Exact wording is required for every entry; transcribe all of them and leave the images out.

Before-and-after object listings
◇ ◇ ◇ ◇ ◇
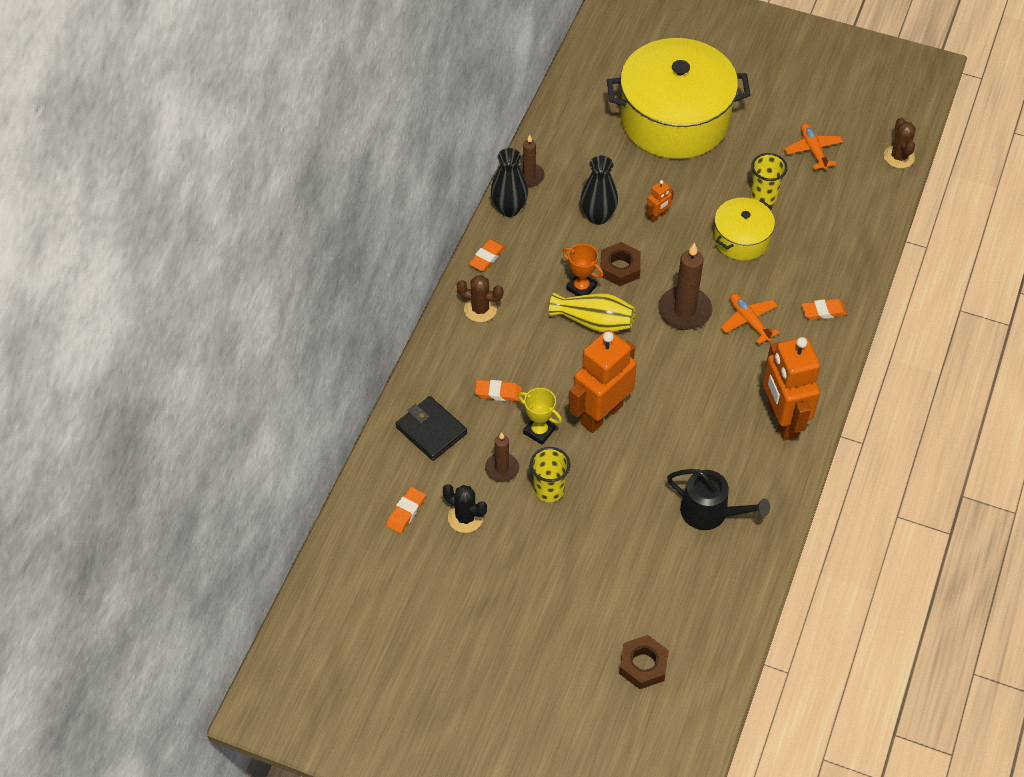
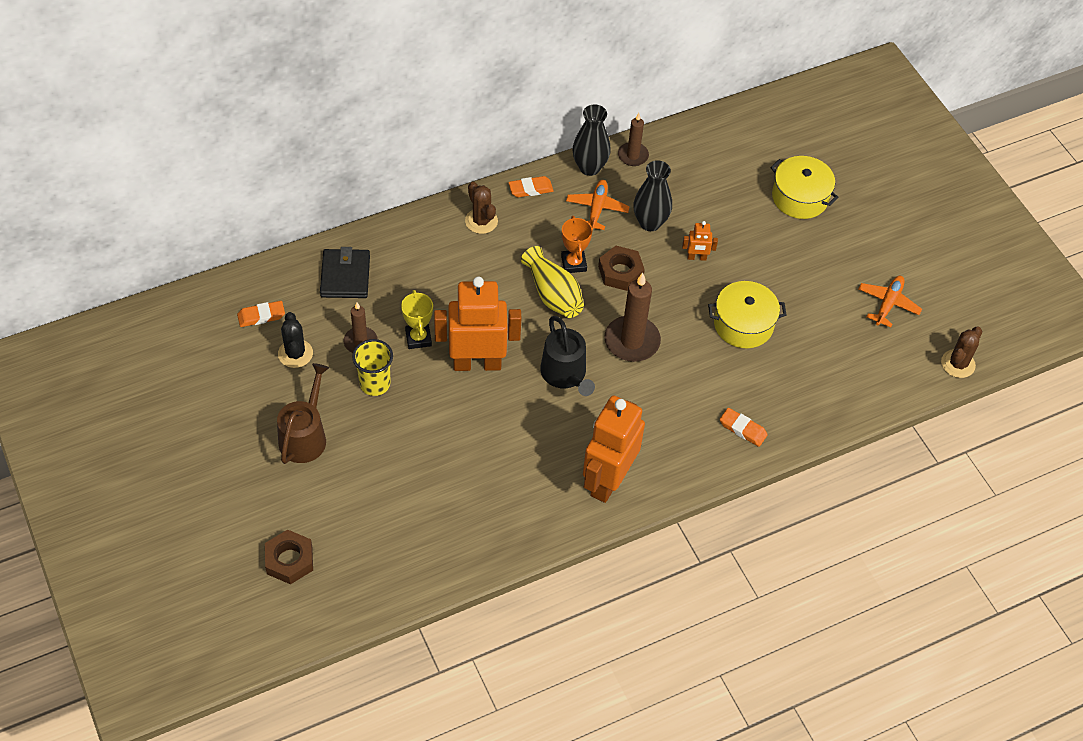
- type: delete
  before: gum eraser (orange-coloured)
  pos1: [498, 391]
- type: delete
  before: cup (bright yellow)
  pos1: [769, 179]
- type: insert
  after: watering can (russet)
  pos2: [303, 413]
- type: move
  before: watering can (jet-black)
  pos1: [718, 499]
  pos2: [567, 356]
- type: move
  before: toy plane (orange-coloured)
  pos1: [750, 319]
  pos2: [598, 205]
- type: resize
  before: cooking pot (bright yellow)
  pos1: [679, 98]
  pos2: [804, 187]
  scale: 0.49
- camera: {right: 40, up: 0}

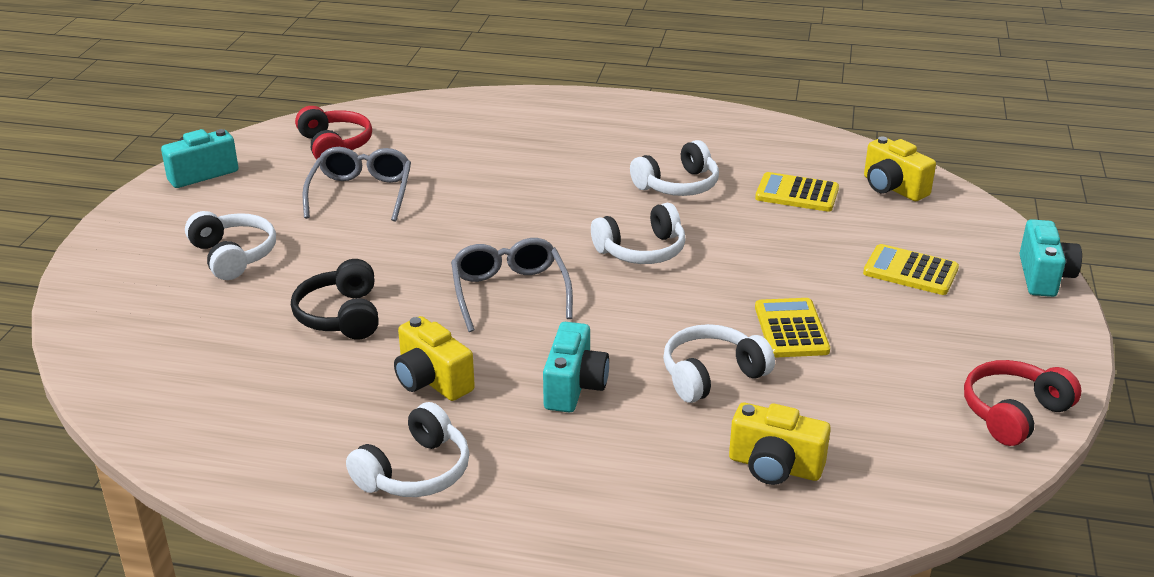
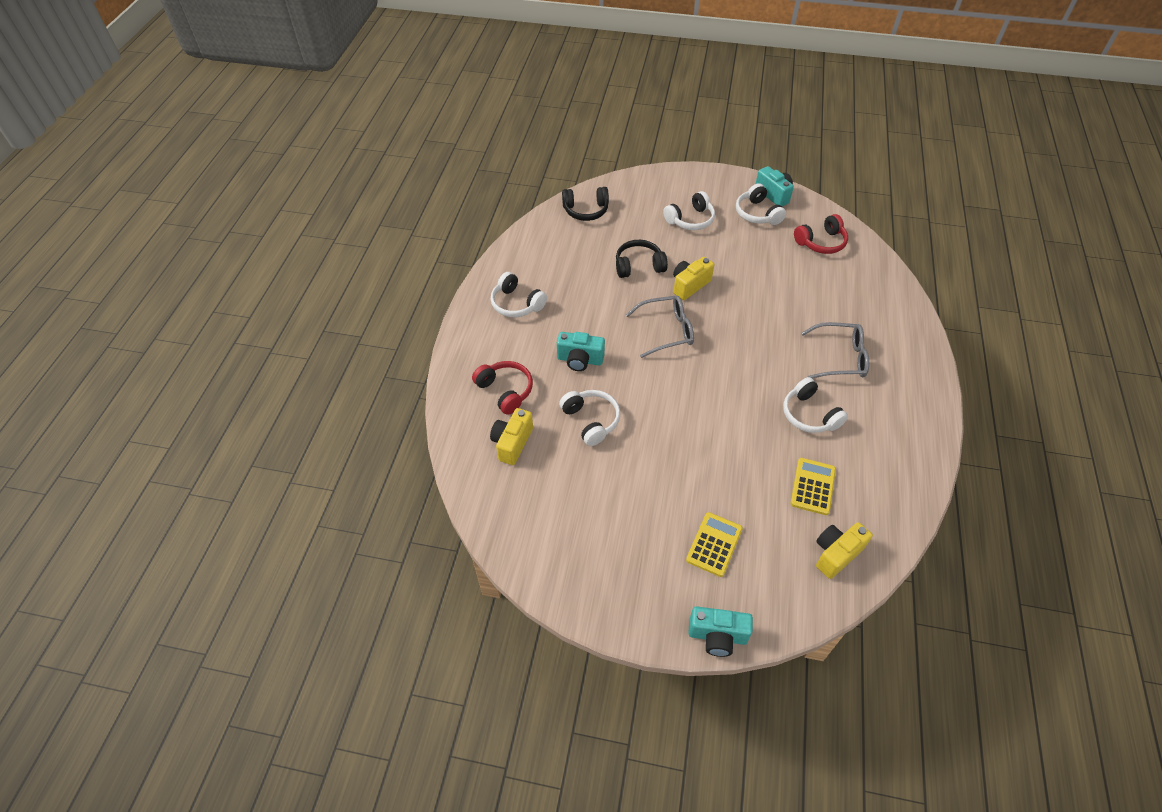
- type: delete
  before: pocket calculator (bright yellow)
  pos1: [792, 327]
- type: insert
  after: headset (jet-black)
  pos2: [585, 204]
- type: move
  before: spectacles (gray)
  pos1: [356, 184]
  pos2: [835, 350]
- type: move
  before: photo camera (bright yellow)
  pos1: [434, 358]
  pos2: [693, 278]
- type: move
  before: headset (snow-white)
  pos1: [638, 233]
  pos2: [761, 204]
- type: move
  before: headset (red)
  pos1: [1022, 403]
  pos2: [502, 388]
- camera: {right: 90, up: 20}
◇ ◇ ◇ ◇ ◇
■ WORKED SOLUTION ■
- type: delete
  before: gum eraser (orange-coloured)
  pos1: [498, 391]
- type: delete
  before: cup (bright yellow)
  pos1: [769, 179]
- type: insert
  after: watering can (russet)
  pos2: [303, 413]
- type: move
  before: watering can (jet-black)
  pos1: [718, 499]
  pos2: [567, 356]
- type: move
  before: toy plane (orange-coloured)
  pos1: [750, 319]
  pos2: [598, 205]
- type: resize
  before: cooking pot (bright yellow)
  pos1: [679, 98]
  pos2: [804, 187]
  scale: 0.49
- camera: {right: 40, up: 0}

- type: delete
  before: pocket calculator (bright yellow)
  pos1: [792, 327]
- type: insert
  after: headset (jet-black)
  pos2: [585, 204]
- type: move
  before: spectacles (gray)
  pos1: [356, 184]
  pos2: [835, 350]
- type: move
  before: photo camera (bright yellow)
  pos1: [434, 358]
  pos2: [693, 278]
- type: move
  before: headset (snow-white)
  pos1: [638, 233]
  pos2: [761, 204]
- type: move
  before: headset (red)
  pos1: [1022, 403]
  pos2: [502, 388]
- camera: {right: 90, up: 20}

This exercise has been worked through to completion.